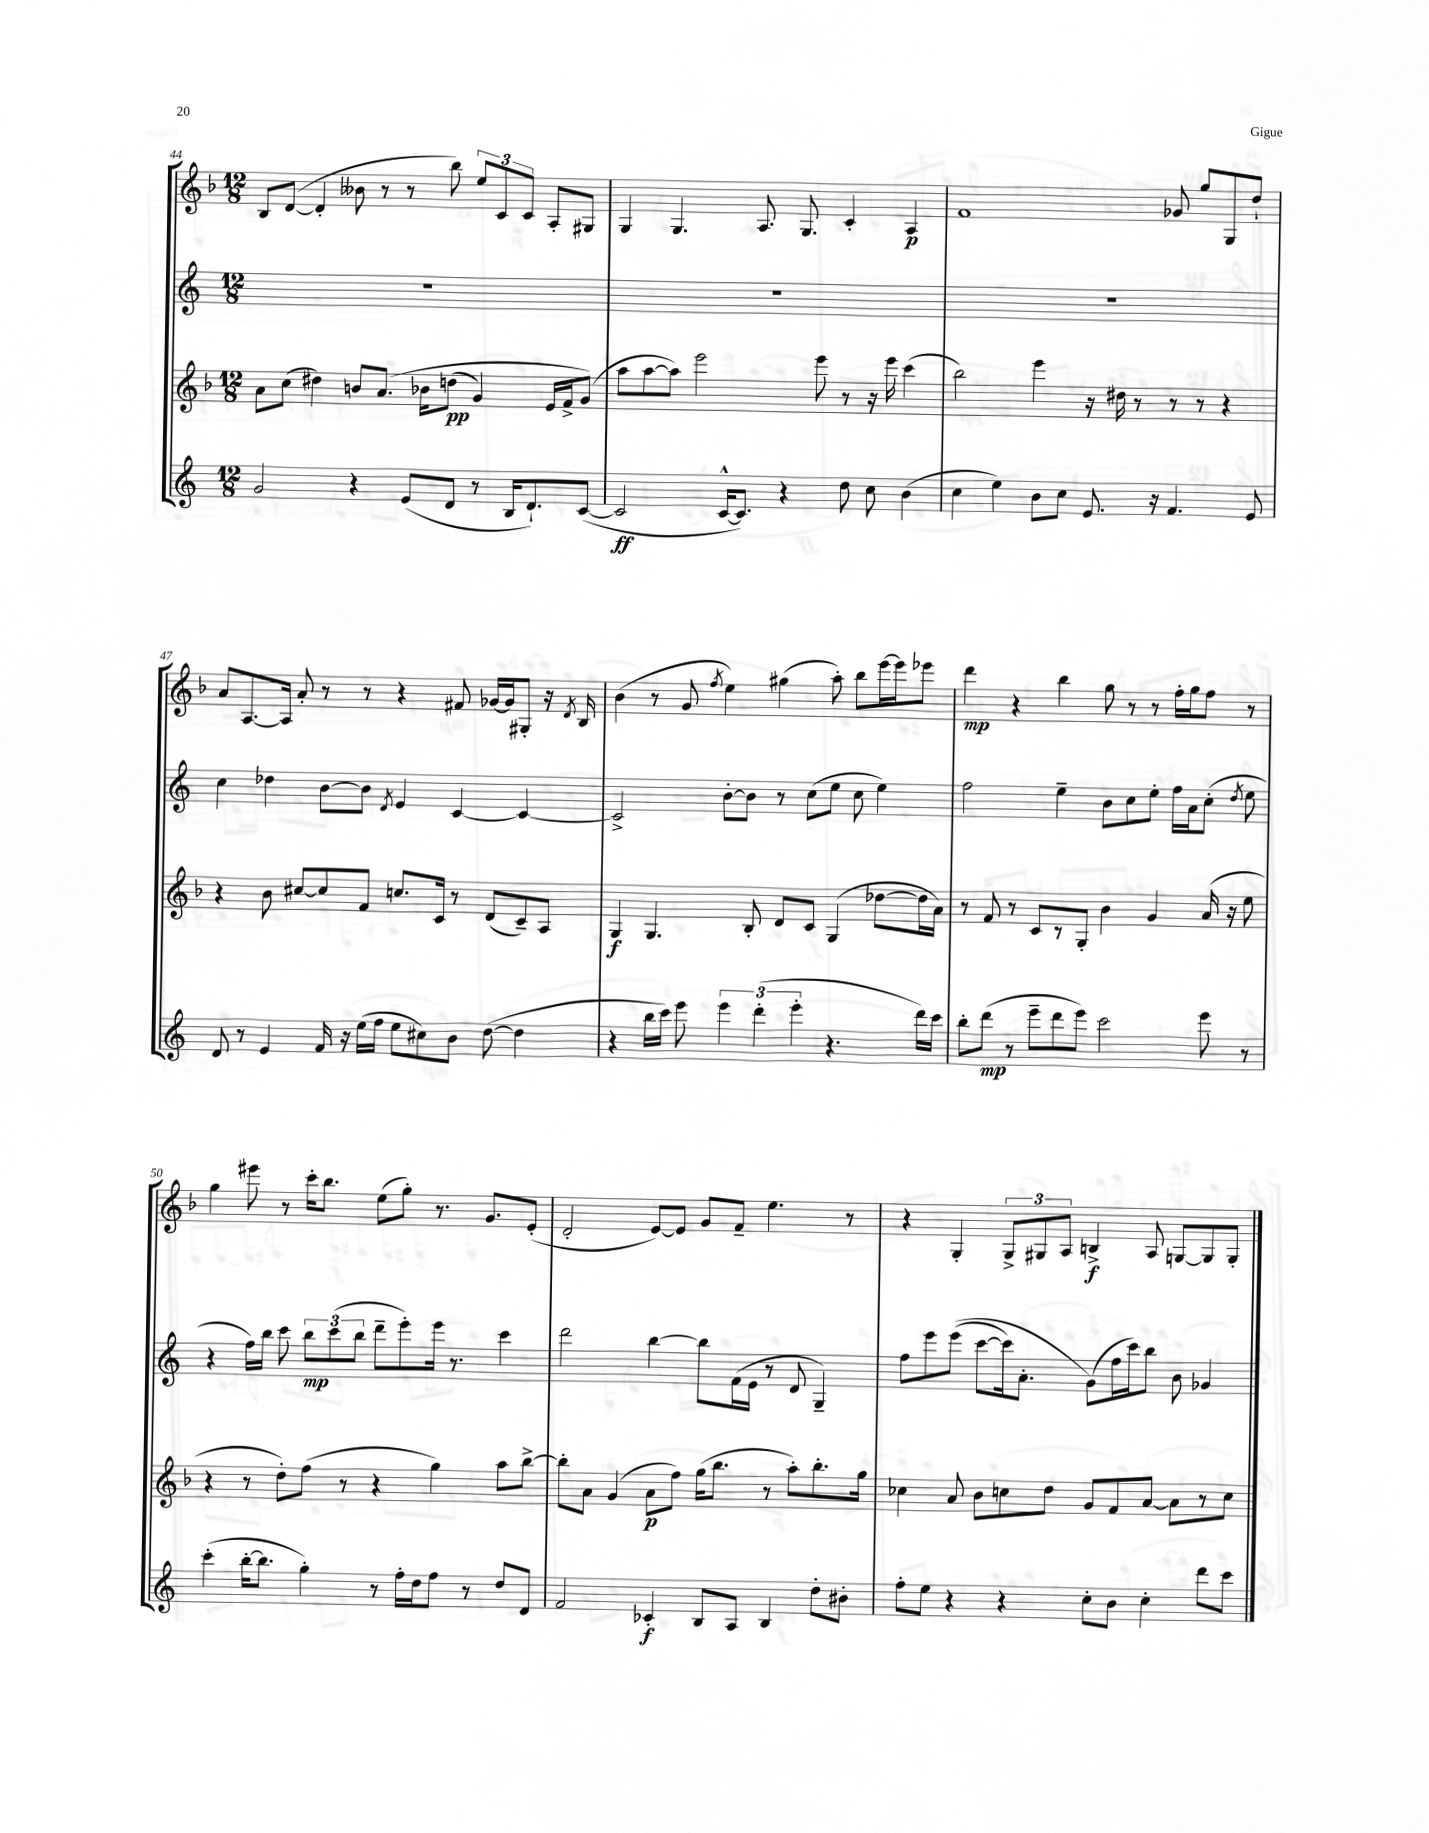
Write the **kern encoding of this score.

**kern	**kern	**kern	**kern
*staff4	*staff3	*staff2	*staff1
*clefG2	*clefG2	*clefG2	*clefG2
*k[]	*k[b-]	*k[]	*k[b-]
*M12/8	*M12/8	*M12/8	*M12/8
2g/	8a\L	1.r	8B-/L
.	(8cc\J	.	([8d/J
.	4dd#\)	.	4d'/]
4r	8b/L	.	8b--\
.	&(8.a/J	.	8r
(8e/L	.	.	8r
.	16b-\LK	.	.
8d/J	(8dd\J	.	8bb-\)
8r	4g/)	.	12ee/L
.	.	.	12c/
16B/LK	.	.	.
.	.	.	12c/J
8.d`/)	.	.	.
.	16e/LL	.	8A'/L
.	16f^/J	.	.
([8c/J	(8g/J&)	.	8G#/J
=	=	=	=
2c/]	8aa\L	1.r	4G/
.	[8aa\	.	.
.	8aa\]J)	.	4.G/
.	2eee\	.	.
[16c^^/LK	.	.	.
8.c/]J)	.	.	.
.	.	.	8.A/
4r	.	.	.
.	.	.	8.G/
.	8eee\	.	.
8dd\	8r	.	4c'/
8cc\	16r	.	.
.	16eee\	.	.
(4b\	(4ccc\	.	4A/
=	=	=	=
4cc\	2bb-\)	1.r	1f
4ee\)	.	.	.
8b\L	4eee\	.	.
8cc\J	.	.	.
8.e/	16r	.	.
.	16dd#\	.	.
.	8r	.	.
16r	.	.	.
4.f/	8r	.	8g-/
.	8r	.	8gg/L
.	4r	.	8G/
8e/	.	.	8dd`/J
=	=	=	=
8d/	4r	4cc\	8a/L
8r	.	.	[8.A/
4e/	8b-\	4dd-\	.
.	.	.	16A/]Jk
.	[8cc#/L	.	8a'/
16f/	8cc#/]	[8b\L	8r
16r	.	.	.
(16ee\LL	8f/J	8b\]J	8r
16ff\JJ	.	.	.
.	.	8qd/	.
8ee\L	8.cc/L	4e/	4r
8cc#\)	.	.	.
.	16c/Jk	.	.
8b\J	8r	[4c/	8f#/
([8dd\	(8d/L	.	[16g-/LL
.	.	.	16g-/]J
4dd\]	8c~/)	4c/_	8G#'/J
.	8A/J	.	16r
.	.	.	8qd/
.	.	.	16B-/
=	=	=	=
4r	4G/	2c^/]	(4b-\
16bb\LL	4.G/	.	8r
16ccc\JJ)	.	.	.
8eee\	.	.	8g/
.	.	.	8qff/
6eee\	.	[8b'\L	4ee\)
.	8B-'/	8b\]J	.
(6ddd'\	.	.	.
.	8d/L	8r	(4gg#\
6eee'\	.	.	.
.	8c/J	(8cc\L	.
4.r	(4G/	8ee\J	8aa'\)
.	.	8cc\	8bb-\L
.	[8dd-\L	4ee\)	[16eee\L
.	.	.	16eee\]J
16ddd\LL)	16dd-\]L	.	8eee-\J
16ccc\JJ	16a\JJ)	.	.
=	=	=	=
8bb'\L	8r	2ff\	4ddd\
(8ddd\J	8f/	.	.
8r	8r	.	4r
8eee~\L	8c/L	.	.
8ddd\	8r	4ee~\	4bb-\
8eee\J)	8G'/J	.	.
2ccc\	4b-\	8b\L	8gg\
.	.	8cc\	8r
.	4g/	8ee'\J	8r
.	.	16ff\LL	16ff'\LL
.	.	16a\J	16gg\J
8eee\	(16a/	(8cc'\J	8ff\J
.	16r	.	.
.	.	8qdd/	.
8r	8ee\	8ee\	8r
=	=	=	=
(4ccc'\	4r	4r	4gg\
[16bb'\LK	8r	16ff\LL)	8eee#\
8.bb\]J	.	16bb\JJ	.
.	8dd'\L)	8ccc\	8r
4gg'\)	(8ff\J	12bb\L	16ccc'\LK
.	.	.	8.bb-\J
.	.	(12ccc\	.
.	8r	.	.
.	.	12bb\J	.
8r	4r	8ddd~\L	(8ee\L
16ff'\LL	.	8eee'\)	8gg'\J)
16dd\J	.	.	.
8ff\J	4gg\)	16eee\Jk	8.r
.	.	8.r	.
8r	.	.	.
.	.	.	8.g/L
8dd/L	8aa\L	4ccc\	.
8d/J	[8bb-^\J	.	(8e'/J
=	=	=	=
2f/	8bb-'\]L	2ddd\	2d'/
.	8a\J	.	.
.	(4g/	.	.
4c-'/	8a\L	[4bb\	[8e/L)
.	8ff\J)	.	8e/]J
8B/L	(16gg\LK	8bb\]L	8g/L
.	8.bb-\J	.	.
8A/J	.	(16f\L	8f~/J
.	.	16e\JJ	.
4B/	8r	8r	4.ee\
.	8aa'\L)	8d/	.
8dd'\L	8.bb-'\	4G~/)	.
8b#'\J	.	.	8r
.	16gg\Jk	.	.
=	=	=	=
8ff'\L	4cc-\	8ff\L	4r
8ee\J	.	8eee\	.
4r	8a/	&((8eee\J	4G'/
.	8b-\L	[8ccc\L	.
4r	8cc\	16ccc\]k)	12G^/L
.	.	8.a'\J	.
.	.	.	12G#/
.	8dd\J	.	.
.	.	.	12A/J
8cc'\L	8g/L	(8g\L&)	4B^/
8b\J	8f/	16ff\L	.
.	.	16ccc\J)	.
4cc'\	[8a/J	8bb\J	8A/
.	8a\]L	8b\	[8G/L
8ddd\L	8r	4g-/	8G/]
8ccc\J	8cc\J	.	8G'/J
==	==	==	==
*-	*-	*-	*-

☆ ☆ ☆ ☆

▶ Task objective
Count the lines in the rows above that contain the string "kern" and reply with the number alone.

▶ Exercise result
2